*** DATA EXCERPTS Section Begins ***
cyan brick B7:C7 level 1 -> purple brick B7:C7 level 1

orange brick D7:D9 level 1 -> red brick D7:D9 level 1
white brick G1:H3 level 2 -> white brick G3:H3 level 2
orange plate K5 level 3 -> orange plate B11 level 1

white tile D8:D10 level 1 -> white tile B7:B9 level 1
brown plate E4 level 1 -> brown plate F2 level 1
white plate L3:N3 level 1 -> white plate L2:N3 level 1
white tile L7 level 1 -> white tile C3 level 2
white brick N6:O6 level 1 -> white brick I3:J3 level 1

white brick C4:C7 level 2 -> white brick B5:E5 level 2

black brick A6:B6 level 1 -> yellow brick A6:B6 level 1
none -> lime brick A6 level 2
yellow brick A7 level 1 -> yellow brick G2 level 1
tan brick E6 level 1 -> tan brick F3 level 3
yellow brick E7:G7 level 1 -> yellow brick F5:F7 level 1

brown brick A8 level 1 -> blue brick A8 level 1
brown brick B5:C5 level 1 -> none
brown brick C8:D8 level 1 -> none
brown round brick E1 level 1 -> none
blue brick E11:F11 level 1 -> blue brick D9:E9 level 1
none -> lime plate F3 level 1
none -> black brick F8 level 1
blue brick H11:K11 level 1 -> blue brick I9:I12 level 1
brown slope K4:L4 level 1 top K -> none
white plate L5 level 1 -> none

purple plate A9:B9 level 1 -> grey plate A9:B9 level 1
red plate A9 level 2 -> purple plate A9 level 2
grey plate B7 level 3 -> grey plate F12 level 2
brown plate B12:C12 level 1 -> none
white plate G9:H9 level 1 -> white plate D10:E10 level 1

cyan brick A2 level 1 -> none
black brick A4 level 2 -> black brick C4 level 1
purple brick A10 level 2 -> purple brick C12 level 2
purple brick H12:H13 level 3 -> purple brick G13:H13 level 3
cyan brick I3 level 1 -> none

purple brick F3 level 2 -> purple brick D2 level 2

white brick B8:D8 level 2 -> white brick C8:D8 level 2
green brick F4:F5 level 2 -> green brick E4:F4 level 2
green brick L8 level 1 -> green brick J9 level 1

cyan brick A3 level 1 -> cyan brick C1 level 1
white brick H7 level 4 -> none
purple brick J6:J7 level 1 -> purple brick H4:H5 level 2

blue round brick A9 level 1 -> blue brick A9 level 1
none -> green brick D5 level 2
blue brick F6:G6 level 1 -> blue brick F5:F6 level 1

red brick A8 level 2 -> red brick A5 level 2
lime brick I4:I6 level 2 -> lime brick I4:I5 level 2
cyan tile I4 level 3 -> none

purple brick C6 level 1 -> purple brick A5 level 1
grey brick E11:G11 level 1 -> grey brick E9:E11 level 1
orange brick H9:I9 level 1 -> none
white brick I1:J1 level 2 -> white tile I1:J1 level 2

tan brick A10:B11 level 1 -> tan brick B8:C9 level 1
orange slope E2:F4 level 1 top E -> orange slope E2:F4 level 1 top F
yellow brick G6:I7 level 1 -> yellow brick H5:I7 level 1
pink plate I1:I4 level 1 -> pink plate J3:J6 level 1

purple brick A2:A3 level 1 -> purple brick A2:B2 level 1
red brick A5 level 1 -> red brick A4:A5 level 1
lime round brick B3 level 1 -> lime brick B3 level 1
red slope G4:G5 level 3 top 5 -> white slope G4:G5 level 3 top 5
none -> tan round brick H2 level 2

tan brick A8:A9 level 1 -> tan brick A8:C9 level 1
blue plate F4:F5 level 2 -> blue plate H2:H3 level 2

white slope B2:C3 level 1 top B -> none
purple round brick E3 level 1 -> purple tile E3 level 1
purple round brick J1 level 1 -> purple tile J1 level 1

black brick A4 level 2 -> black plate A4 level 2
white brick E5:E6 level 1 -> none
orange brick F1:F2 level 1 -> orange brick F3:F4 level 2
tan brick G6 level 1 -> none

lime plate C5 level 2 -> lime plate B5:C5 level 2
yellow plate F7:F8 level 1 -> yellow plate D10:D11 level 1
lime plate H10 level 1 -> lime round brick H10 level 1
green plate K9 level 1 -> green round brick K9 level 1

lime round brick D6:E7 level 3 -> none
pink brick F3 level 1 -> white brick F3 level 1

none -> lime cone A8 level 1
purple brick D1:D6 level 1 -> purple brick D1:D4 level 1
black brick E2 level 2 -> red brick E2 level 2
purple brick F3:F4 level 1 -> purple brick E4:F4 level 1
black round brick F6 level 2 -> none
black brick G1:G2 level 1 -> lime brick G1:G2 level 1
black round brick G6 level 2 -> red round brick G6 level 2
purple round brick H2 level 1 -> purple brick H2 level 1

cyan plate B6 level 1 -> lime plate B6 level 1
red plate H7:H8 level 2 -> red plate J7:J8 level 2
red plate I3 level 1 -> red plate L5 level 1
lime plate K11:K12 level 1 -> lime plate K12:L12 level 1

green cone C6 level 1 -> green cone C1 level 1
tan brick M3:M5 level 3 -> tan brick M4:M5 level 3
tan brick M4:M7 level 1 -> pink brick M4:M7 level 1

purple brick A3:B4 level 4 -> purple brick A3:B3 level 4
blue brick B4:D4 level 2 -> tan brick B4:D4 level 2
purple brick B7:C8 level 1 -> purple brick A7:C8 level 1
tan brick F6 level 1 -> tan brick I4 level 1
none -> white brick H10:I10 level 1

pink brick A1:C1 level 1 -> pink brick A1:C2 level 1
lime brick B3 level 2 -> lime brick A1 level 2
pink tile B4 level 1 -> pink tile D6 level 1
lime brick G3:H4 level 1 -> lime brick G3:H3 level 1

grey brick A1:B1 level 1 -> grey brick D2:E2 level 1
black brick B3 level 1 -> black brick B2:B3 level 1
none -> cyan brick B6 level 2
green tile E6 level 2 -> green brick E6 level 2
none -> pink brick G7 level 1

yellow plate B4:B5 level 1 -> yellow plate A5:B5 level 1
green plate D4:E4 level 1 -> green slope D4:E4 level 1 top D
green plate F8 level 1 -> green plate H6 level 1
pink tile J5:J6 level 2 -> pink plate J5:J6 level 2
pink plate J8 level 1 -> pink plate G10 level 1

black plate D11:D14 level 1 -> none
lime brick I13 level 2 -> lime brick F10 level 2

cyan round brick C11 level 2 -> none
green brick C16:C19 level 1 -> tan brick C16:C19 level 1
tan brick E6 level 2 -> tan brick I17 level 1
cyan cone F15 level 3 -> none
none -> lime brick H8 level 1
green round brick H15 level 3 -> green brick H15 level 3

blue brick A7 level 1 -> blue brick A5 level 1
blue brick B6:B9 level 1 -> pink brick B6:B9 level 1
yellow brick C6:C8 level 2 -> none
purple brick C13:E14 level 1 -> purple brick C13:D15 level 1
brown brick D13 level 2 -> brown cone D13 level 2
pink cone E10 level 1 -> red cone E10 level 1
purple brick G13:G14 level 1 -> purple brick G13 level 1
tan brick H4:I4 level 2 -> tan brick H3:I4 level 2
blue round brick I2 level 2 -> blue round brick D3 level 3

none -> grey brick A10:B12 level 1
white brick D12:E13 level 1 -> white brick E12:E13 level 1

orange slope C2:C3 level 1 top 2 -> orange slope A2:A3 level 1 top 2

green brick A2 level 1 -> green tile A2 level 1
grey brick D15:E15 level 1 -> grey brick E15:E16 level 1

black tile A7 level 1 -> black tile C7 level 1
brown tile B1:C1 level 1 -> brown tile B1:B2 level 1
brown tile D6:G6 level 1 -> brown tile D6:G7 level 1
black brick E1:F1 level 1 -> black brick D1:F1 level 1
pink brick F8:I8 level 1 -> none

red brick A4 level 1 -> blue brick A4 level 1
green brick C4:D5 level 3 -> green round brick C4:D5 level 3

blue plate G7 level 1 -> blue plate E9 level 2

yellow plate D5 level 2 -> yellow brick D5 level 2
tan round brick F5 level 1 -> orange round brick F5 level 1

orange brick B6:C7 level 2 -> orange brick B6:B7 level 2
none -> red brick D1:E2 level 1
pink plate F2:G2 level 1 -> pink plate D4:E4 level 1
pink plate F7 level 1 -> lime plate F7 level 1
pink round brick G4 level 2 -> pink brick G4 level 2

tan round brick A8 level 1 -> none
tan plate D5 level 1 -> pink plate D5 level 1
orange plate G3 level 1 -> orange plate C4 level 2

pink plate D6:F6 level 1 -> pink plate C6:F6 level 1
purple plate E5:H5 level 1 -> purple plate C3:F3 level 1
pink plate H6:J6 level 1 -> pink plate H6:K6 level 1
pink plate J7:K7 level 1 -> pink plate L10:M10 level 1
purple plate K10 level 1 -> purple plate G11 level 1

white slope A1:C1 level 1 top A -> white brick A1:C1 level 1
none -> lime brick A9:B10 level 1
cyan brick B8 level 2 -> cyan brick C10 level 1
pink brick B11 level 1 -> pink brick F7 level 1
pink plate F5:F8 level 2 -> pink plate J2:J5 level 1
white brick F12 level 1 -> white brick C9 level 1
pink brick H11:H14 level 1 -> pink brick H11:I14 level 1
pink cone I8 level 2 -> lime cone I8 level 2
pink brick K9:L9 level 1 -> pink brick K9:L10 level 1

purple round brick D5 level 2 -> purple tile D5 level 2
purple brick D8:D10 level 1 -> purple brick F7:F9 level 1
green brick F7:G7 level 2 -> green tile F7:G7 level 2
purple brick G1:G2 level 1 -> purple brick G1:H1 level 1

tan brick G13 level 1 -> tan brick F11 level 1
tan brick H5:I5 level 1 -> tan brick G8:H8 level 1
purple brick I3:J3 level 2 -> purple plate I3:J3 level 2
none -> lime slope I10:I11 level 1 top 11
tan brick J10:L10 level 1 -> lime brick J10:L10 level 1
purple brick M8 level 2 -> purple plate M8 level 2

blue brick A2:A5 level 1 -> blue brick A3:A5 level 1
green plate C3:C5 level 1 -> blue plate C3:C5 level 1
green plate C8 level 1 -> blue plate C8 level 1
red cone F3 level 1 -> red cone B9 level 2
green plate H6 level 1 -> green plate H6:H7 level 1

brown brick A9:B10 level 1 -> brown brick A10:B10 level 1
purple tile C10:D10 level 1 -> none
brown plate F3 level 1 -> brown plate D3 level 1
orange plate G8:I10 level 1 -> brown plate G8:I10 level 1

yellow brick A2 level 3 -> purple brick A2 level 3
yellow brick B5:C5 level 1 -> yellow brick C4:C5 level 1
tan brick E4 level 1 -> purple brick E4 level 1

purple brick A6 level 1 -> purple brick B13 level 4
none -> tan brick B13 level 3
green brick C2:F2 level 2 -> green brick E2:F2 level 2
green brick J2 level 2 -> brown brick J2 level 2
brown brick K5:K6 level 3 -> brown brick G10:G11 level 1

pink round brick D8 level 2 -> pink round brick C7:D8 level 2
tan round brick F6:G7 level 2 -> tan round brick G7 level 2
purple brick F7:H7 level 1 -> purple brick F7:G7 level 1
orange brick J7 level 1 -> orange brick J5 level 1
*** DATA EXCERPTS Section Ends ***
== WORK ORDER ==
What number of lines in the data above include the string "grey"? Answer with that number only.

== TASK ANSWER ==
6